++++ THE DATA ++++
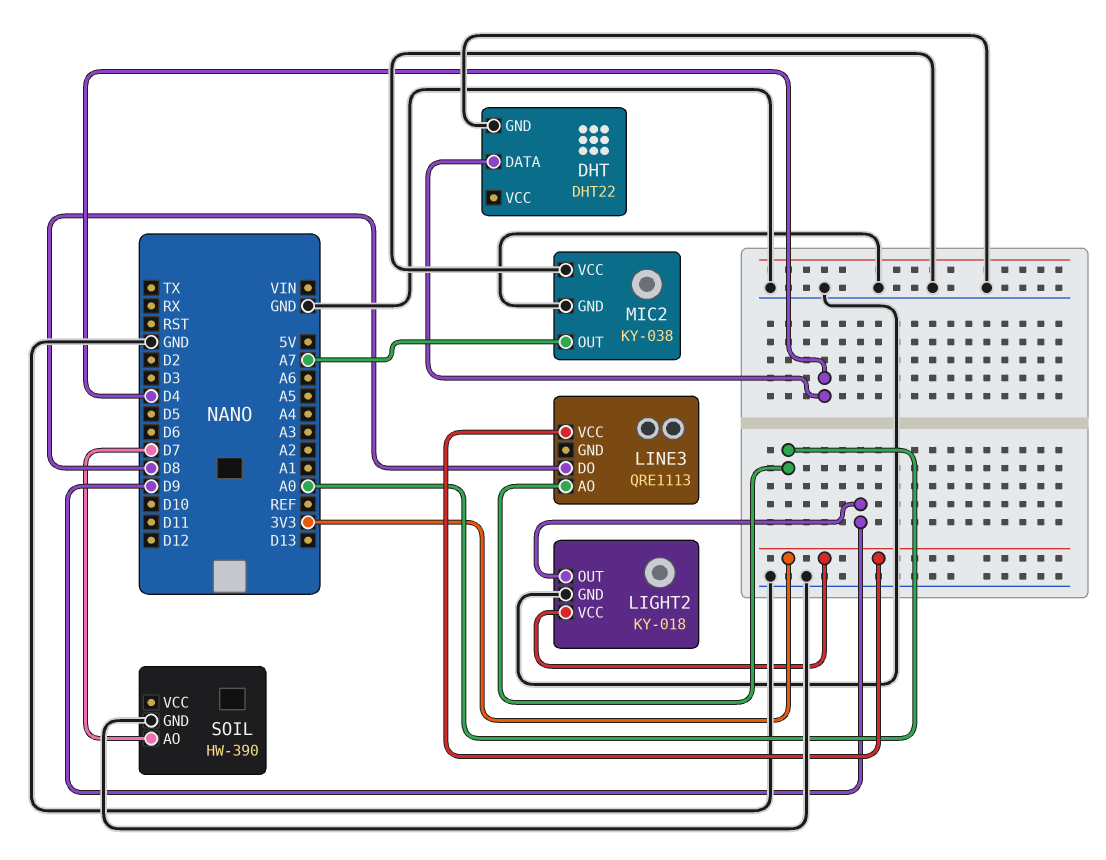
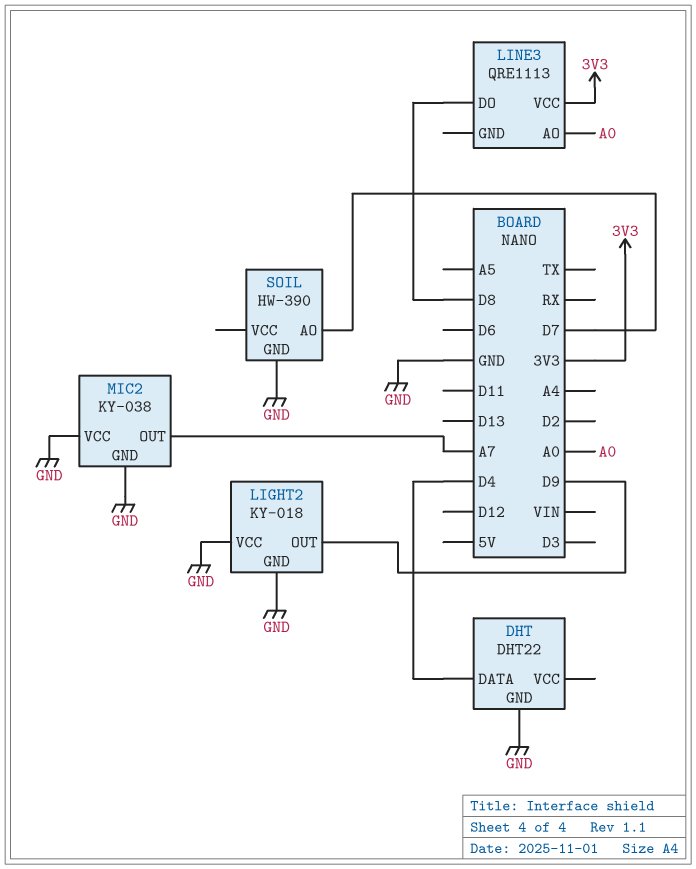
LIGHT2 pin VCC: 3V3 -> GND

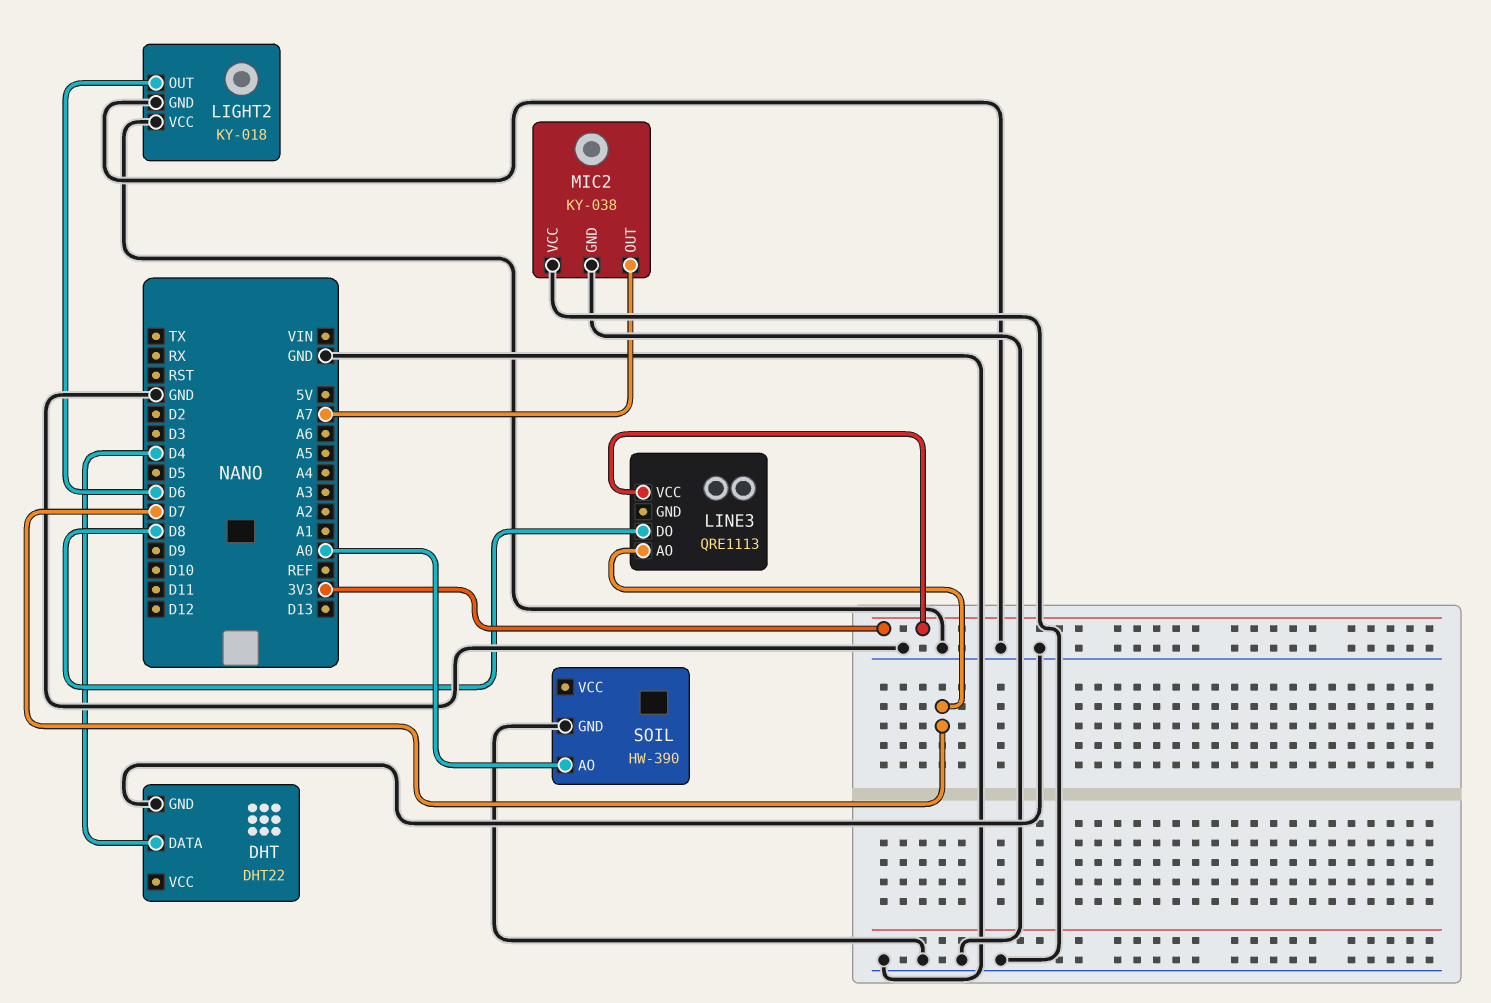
LIGHT2 pin OUT: D9 -> D6
LINE3 pin AO: A0 -> D7
SOIL pin AO: D7 -> A0

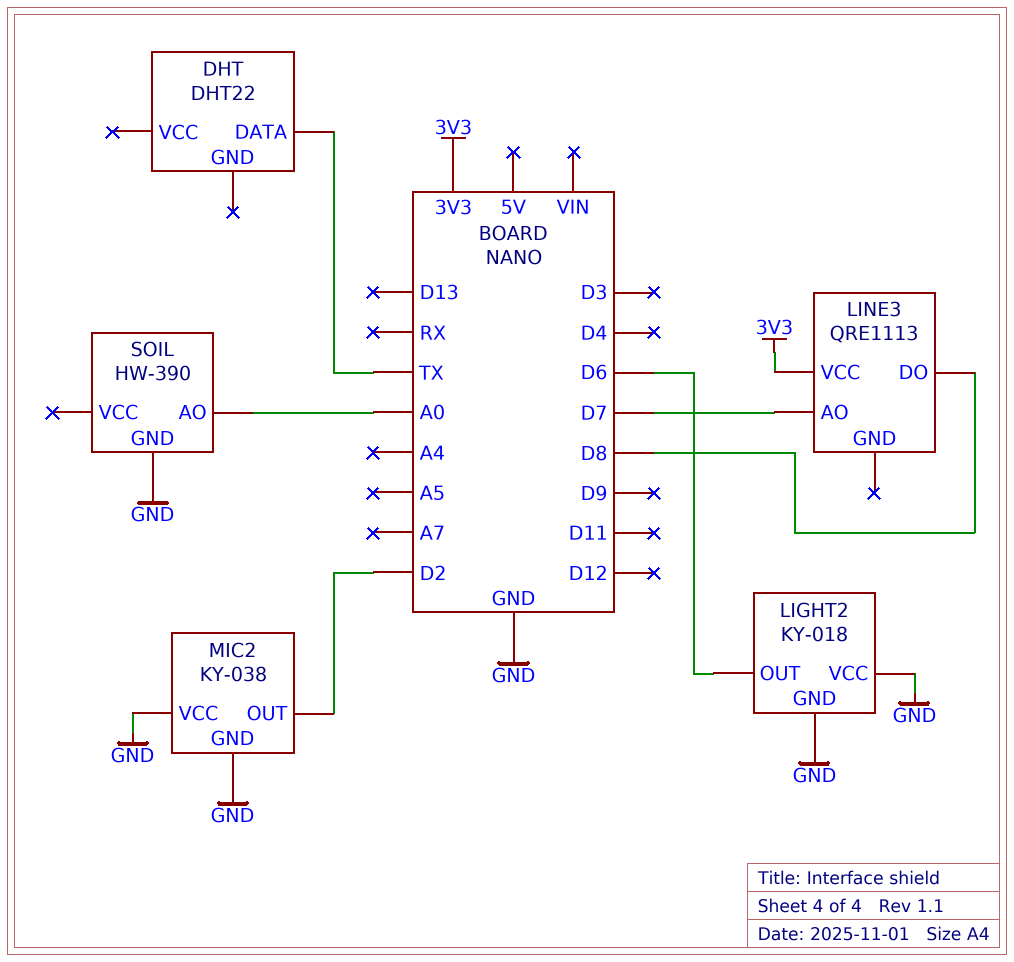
DHT pin DATA: D4 -> TX
DHT pin GND: GND -> none
MIC2 pin OUT: A7 -> D2

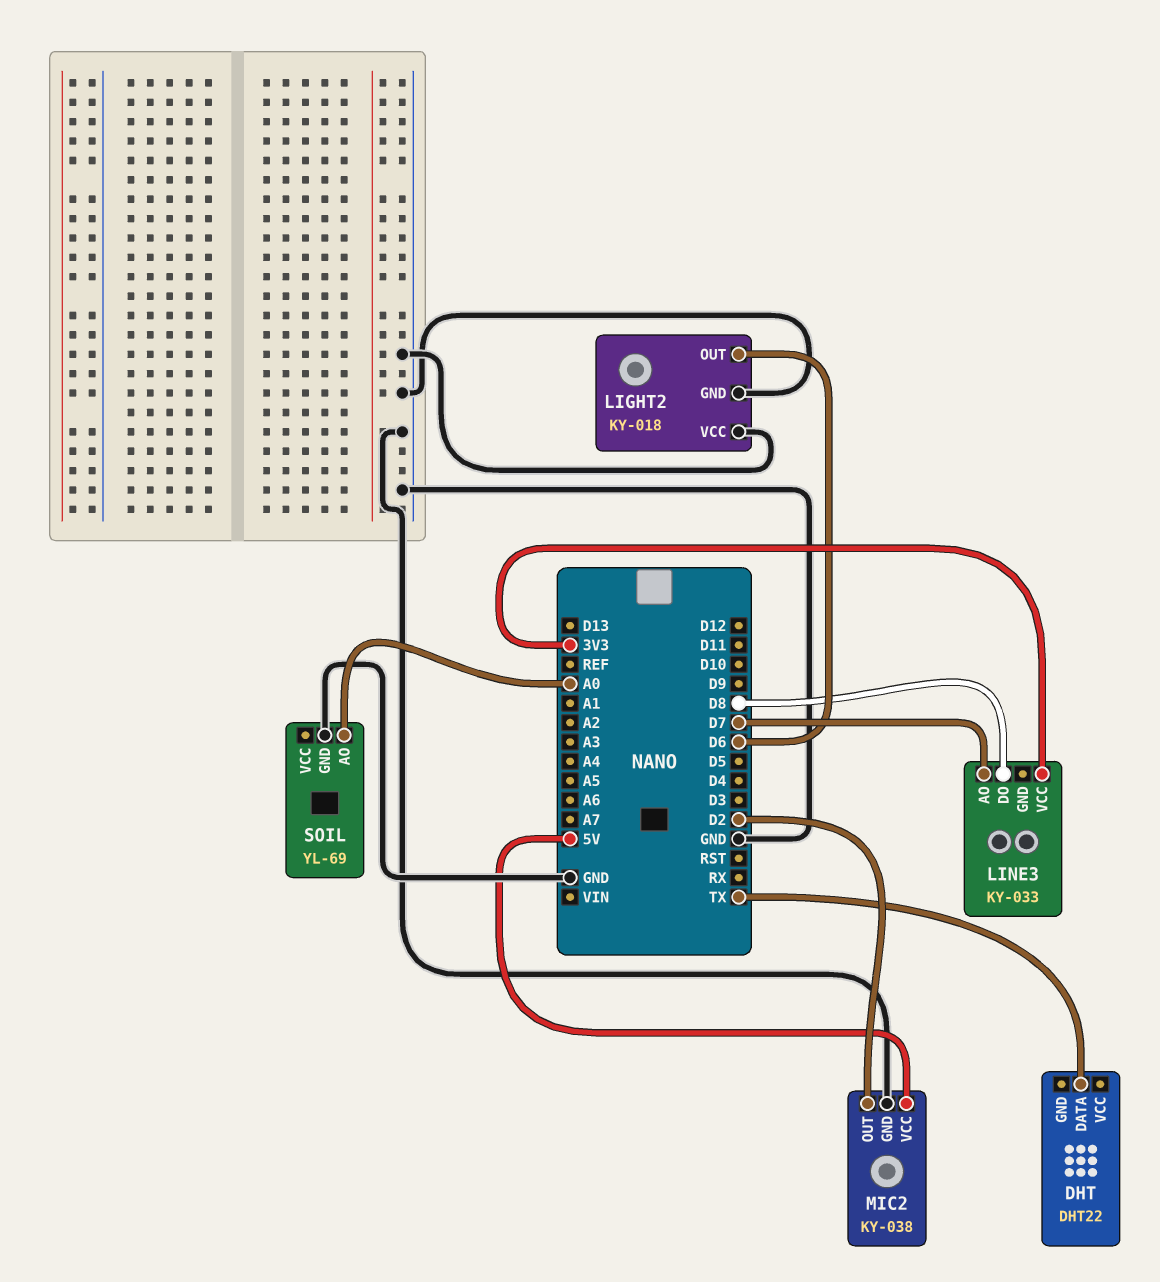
LINE3: QRE1113 -> KY-033
MIC2 pin VCC: GND -> 5V
SOIL: HW-390 -> YL-69

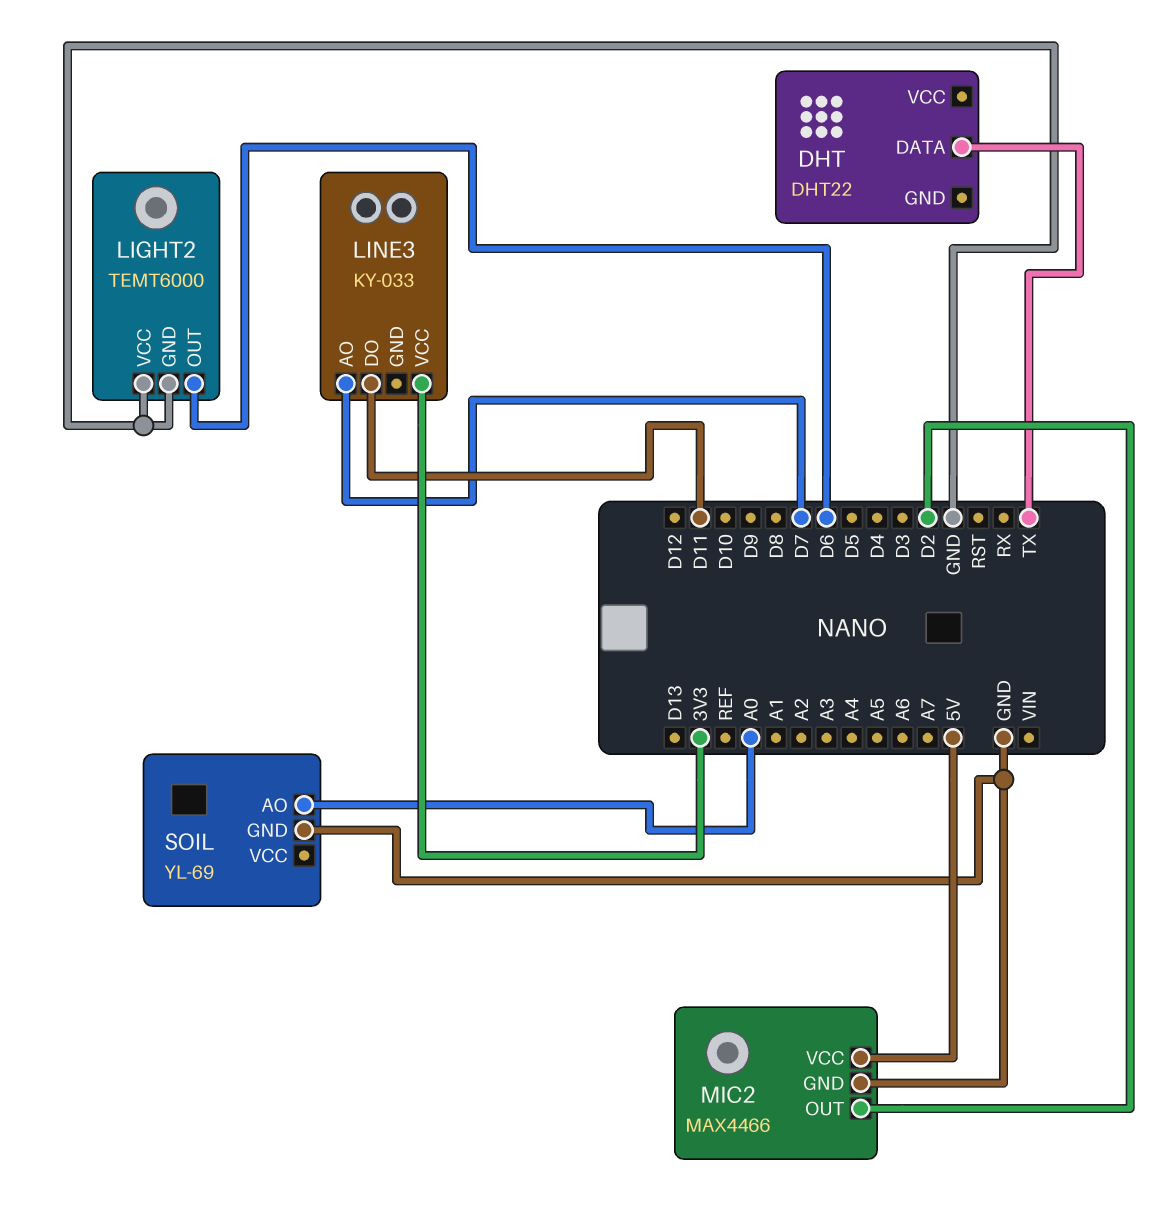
LIGHT2: KY-018 -> TEMT6000
LINE3 pin DO: D8 -> D11
MIC2: KY-038 -> MAX4466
++++
» THE PROBLEM
Transcribe the records above verbatim. Do not carry over any picture.

» OUTPUT OF THE TASK
LIGHT2 pin VCC: 3V3 -> GND

LIGHT2 pin OUT: D9 -> D6
LINE3 pin AO: A0 -> D7
SOIL pin AO: D7 -> A0

DHT pin DATA: D4 -> TX
DHT pin GND: GND -> none
MIC2 pin OUT: A7 -> D2

LINE3: QRE1113 -> KY-033
MIC2 pin VCC: GND -> 5V
SOIL: HW-390 -> YL-69

LIGHT2: KY-018 -> TEMT6000
LINE3 pin DO: D8 -> D11
MIC2: KY-038 -> MAX4466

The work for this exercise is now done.